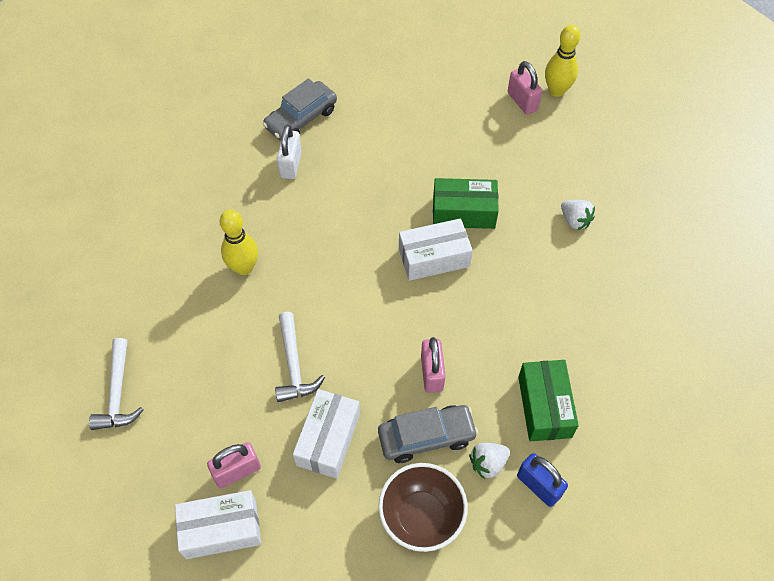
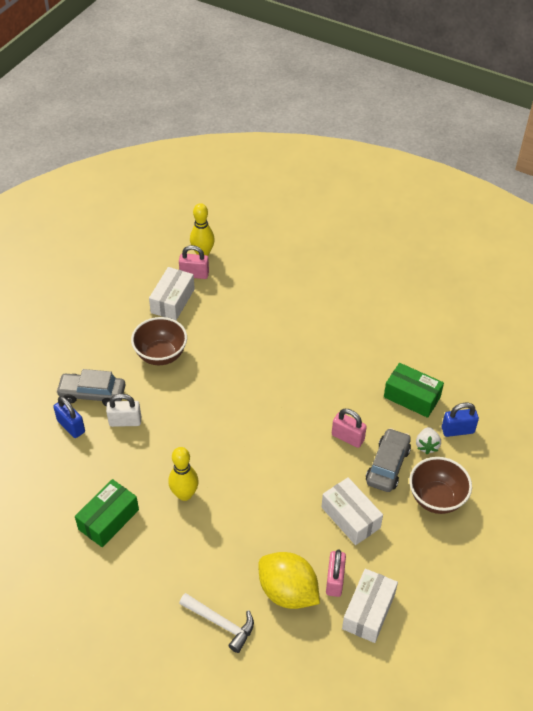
camera: 55 degrees left, 10 degrees down
(193, 433) = (288, 592): none -> yellow lemon
(251, 127) = (71, 426): none -> blue padlock
(291, 164) = (125, 421): white padlock -> white padlock turned 45 degrees counterclockwise
(294, 365) = (283, 507): white hammer -> none
(301, 119) = (92, 394): grey car -> grey car turned 105 degrees clockwise
(394, 141) = (161, 355): none -> brown bowl
(434, 257) = (268, 388): white box -> white box (172, 301)
(463, 212) = (249, 353): green box -> green box (108, 519)
(575, 220) = (303, 305): white strawberry -> none

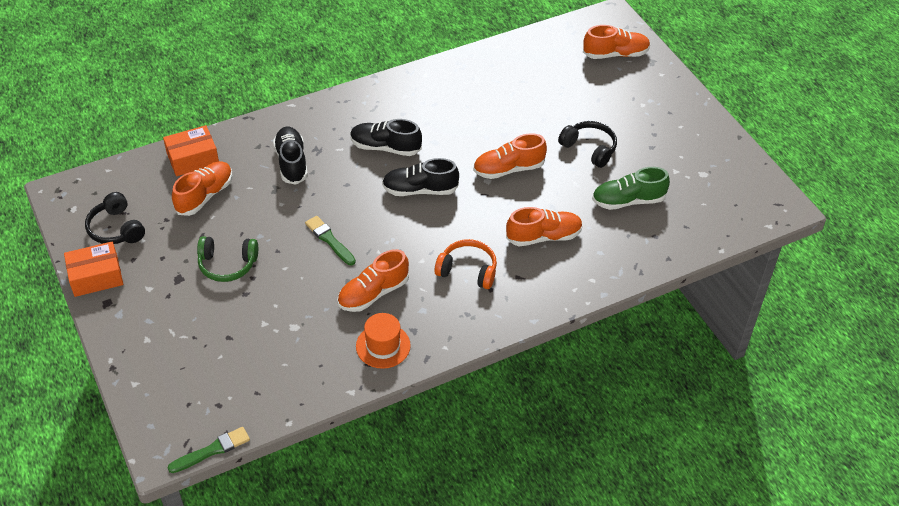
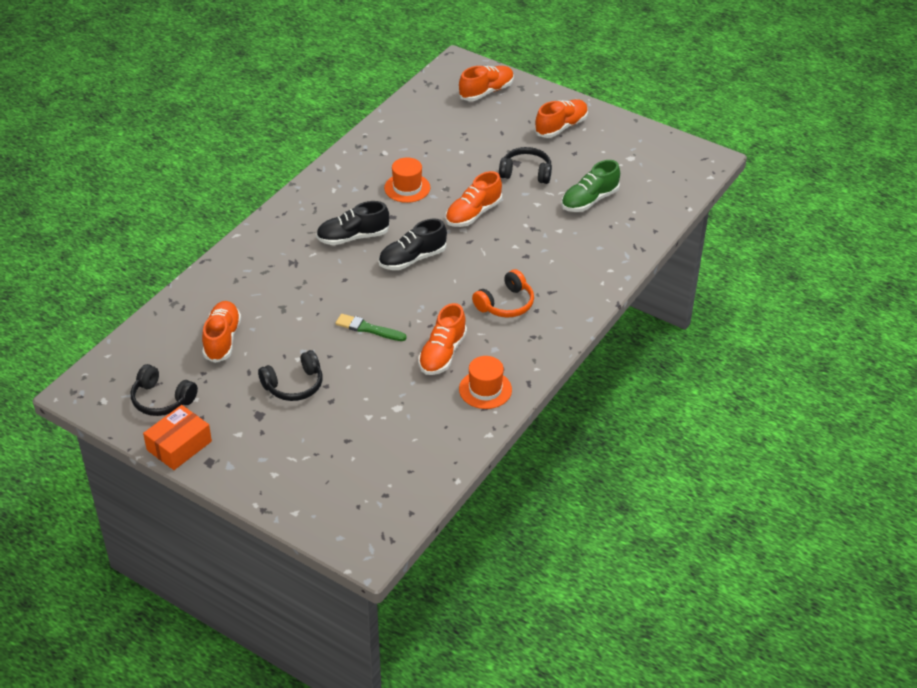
camera: 30 degrees left, 5 degrees down
(192, 158) = (182, 314): orange box -> none
(212, 450) = (411, 531): green brush -> none
(227, 264) = (294, 385): green headphones -> black headphones
(291, 162) = (279, 281): black shoe -> none
(468, 270) = (506, 304): orange headphones -> orange headphones turned 150 degrees clockwise
(469, 120) = (407, 188): none -> orange hat
(543, 236) = (545, 254): orange shoe -> orange shoe (561, 127)

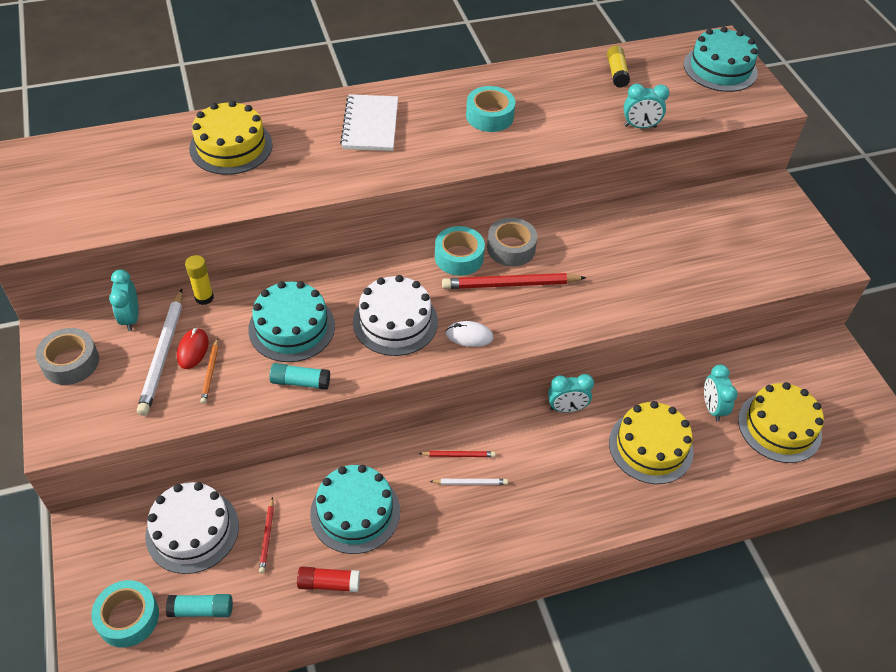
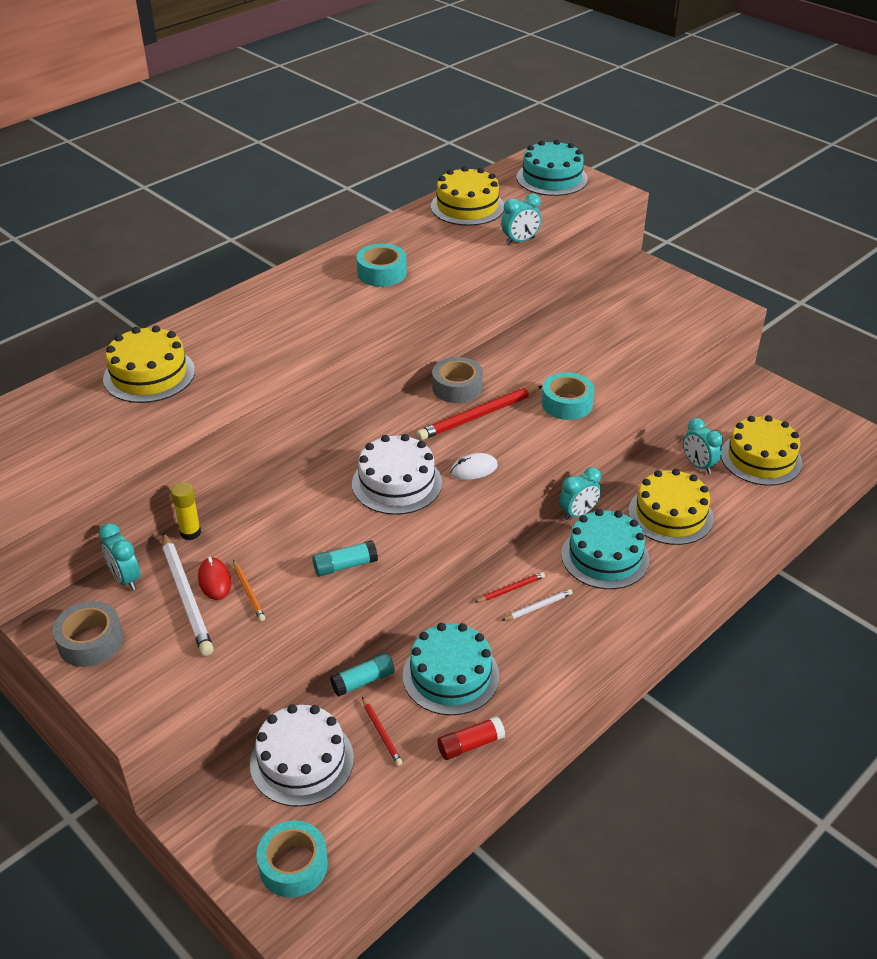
camera: 25 degrees left, 10 degrees down
(201, 610) = (363, 823): turquoise glue stick -> turquoise glue stick (363, 681)
(291, 327) = (300, 524): turquoise cake -> turquoise cake (605, 557)
(370, 125) = (275, 314): white notebook -> none
(459, 257) = (415, 411): turquoise tape -> turquoise tape (567, 403)
(616, 73) = (467, 207): yellow glue stick -> yellow cake

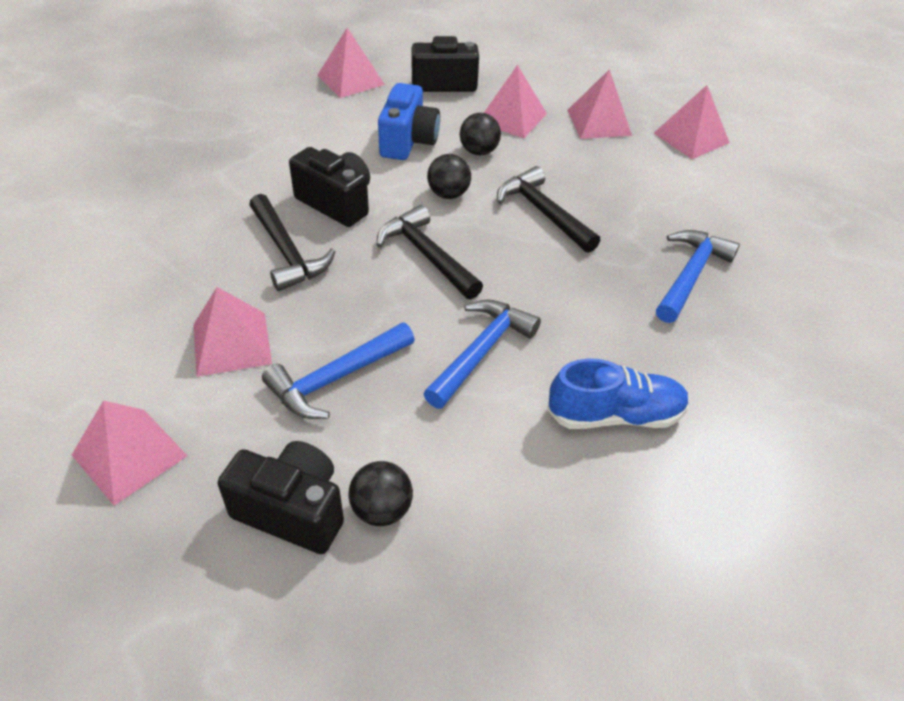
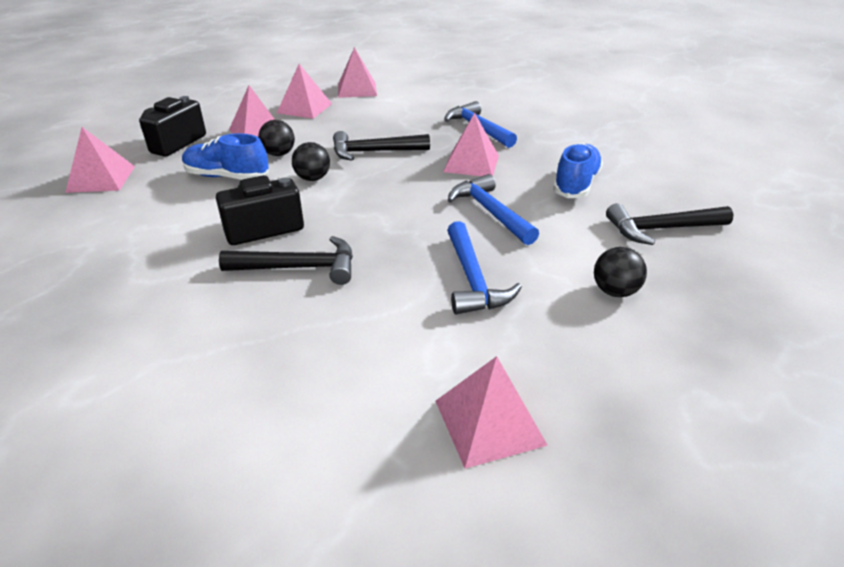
camera: 60 degrees left, 10 degrees down
(231, 343) = (389, 325): pink pyramid -> pink pyramid (471, 163)
(292, 511) = (598, 334): black camera -> none
(408, 141) = (227, 177): blue camera -> blue shoe
(427, 255) = (372, 205): black hammer -> black hammer (661, 229)

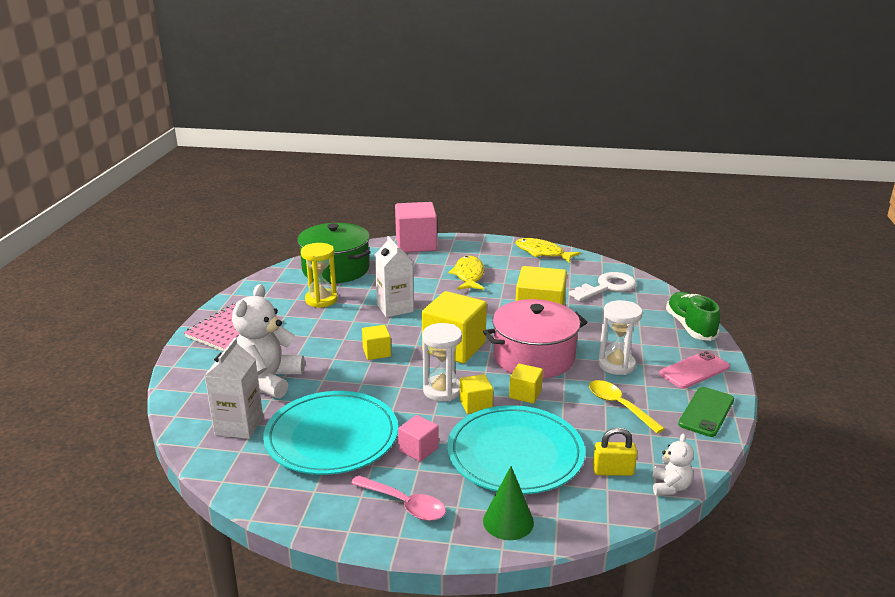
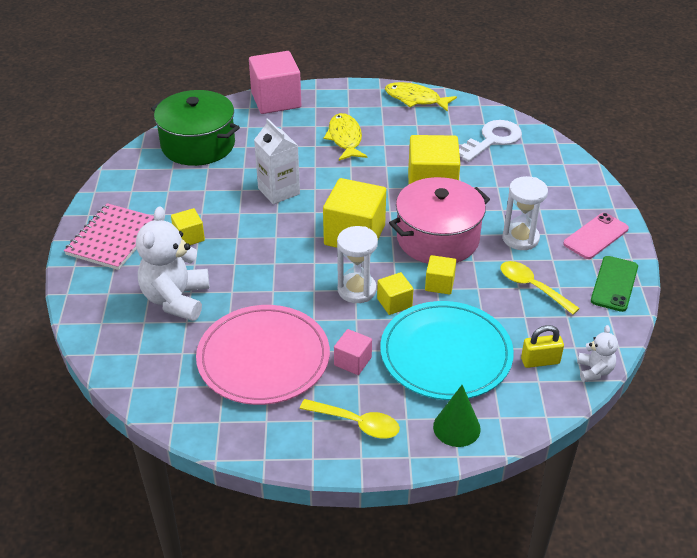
camera: 10 degrees left, 15 degrees up
(239, 426) = (165, 357): white carton -> none
(321, 300) = (196, 189): yellow hourglass -> none
(331, 437) = (263, 358): turquoise plate -> pink plate
(377, 352) = (277, 251): yellow cube -> yellow cube (189, 237)
(404, 504) = (357, 423): pink spoon -> yellow spoon
(690, 327) = (583, 182): green shoe -> none

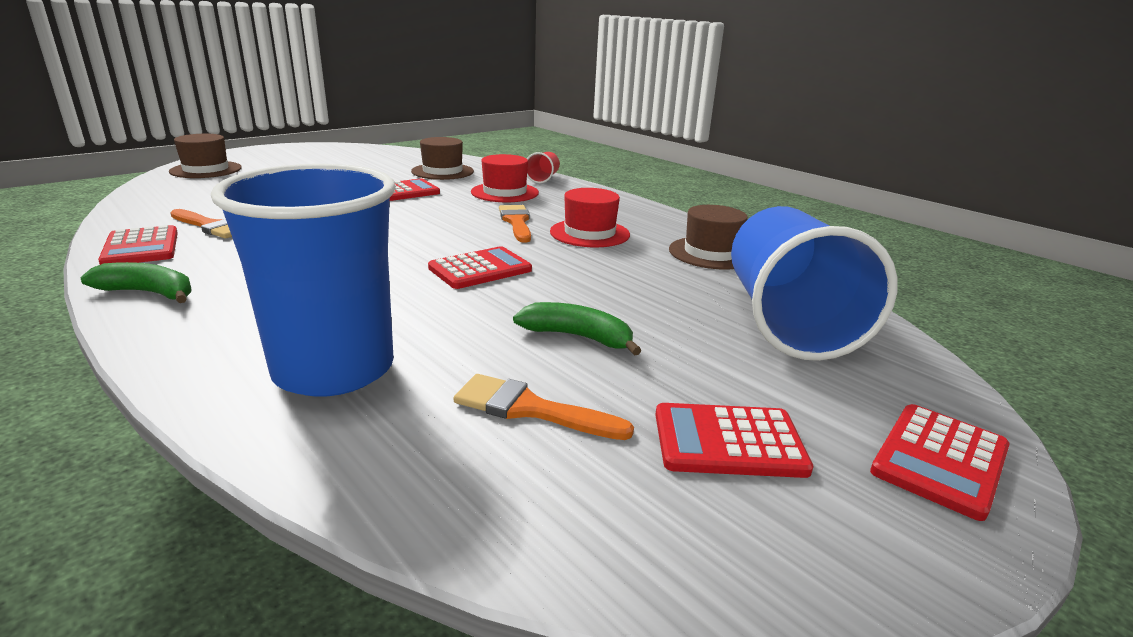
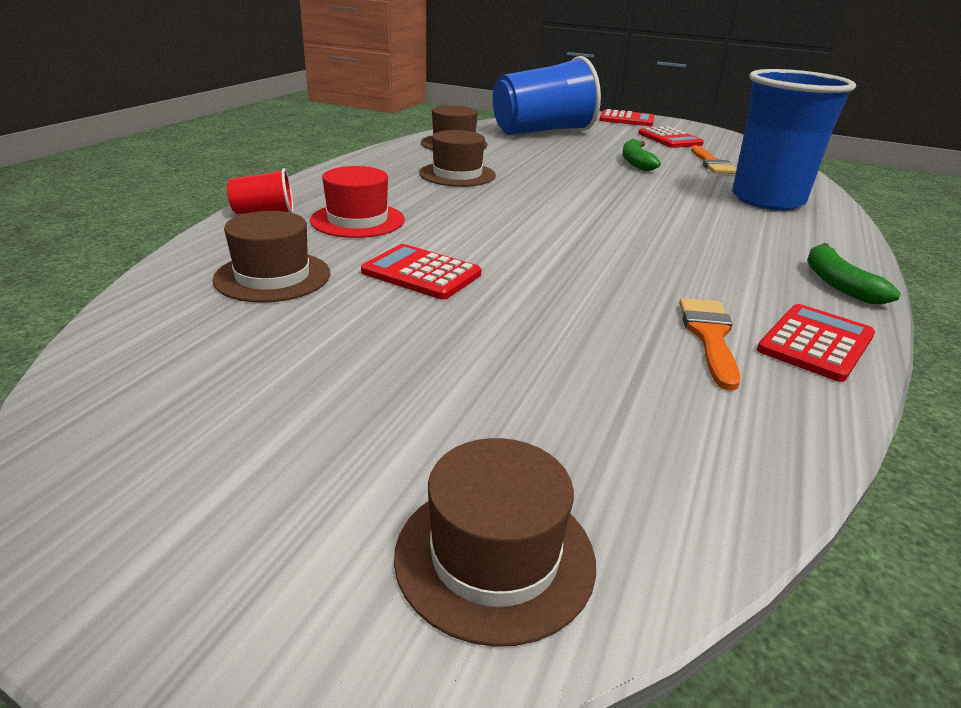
camera: 115 degrees left, 5 degrees up
(480, 269) = (590, 194): red calculator -> none
(516, 222) = (462, 200): orange brush -> none
(589, 233) = (457, 174): red hat -> brown hat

Try it: Look above for the line with "(291, 327) = (300, 524): turquoise" and the line with "(239, 426) = (165, 357): white carton -> none". Give again exactly those two lines and all lines between them, pictures excluded.

Solution:
(291, 327) = (300, 524): turquoise cake -> turquoise cake (605, 557)
(370, 125) = (275, 314): white notebook -> none
(459, 257) = (415, 411): turquoise tape -> turquoise tape (567, 403)
(616, 73) = (467, 207): yellow glue stick -> yellow cake

camera: 60 degrees left, 10 degrees down
(231, 343) = (389, 325): pink pyramid -> pink pyramid (471, 163)
(292, 511) = (598, 334): black camera -> none
(408, 141) = (227, 177): blue camera -> blue shoe
(427, 255) = (372, 205): black hammer -> black hammer (661, 229)

camera: 10 degrees left, 15 degrees up
(239, 426) = (165, 357): white carton -> none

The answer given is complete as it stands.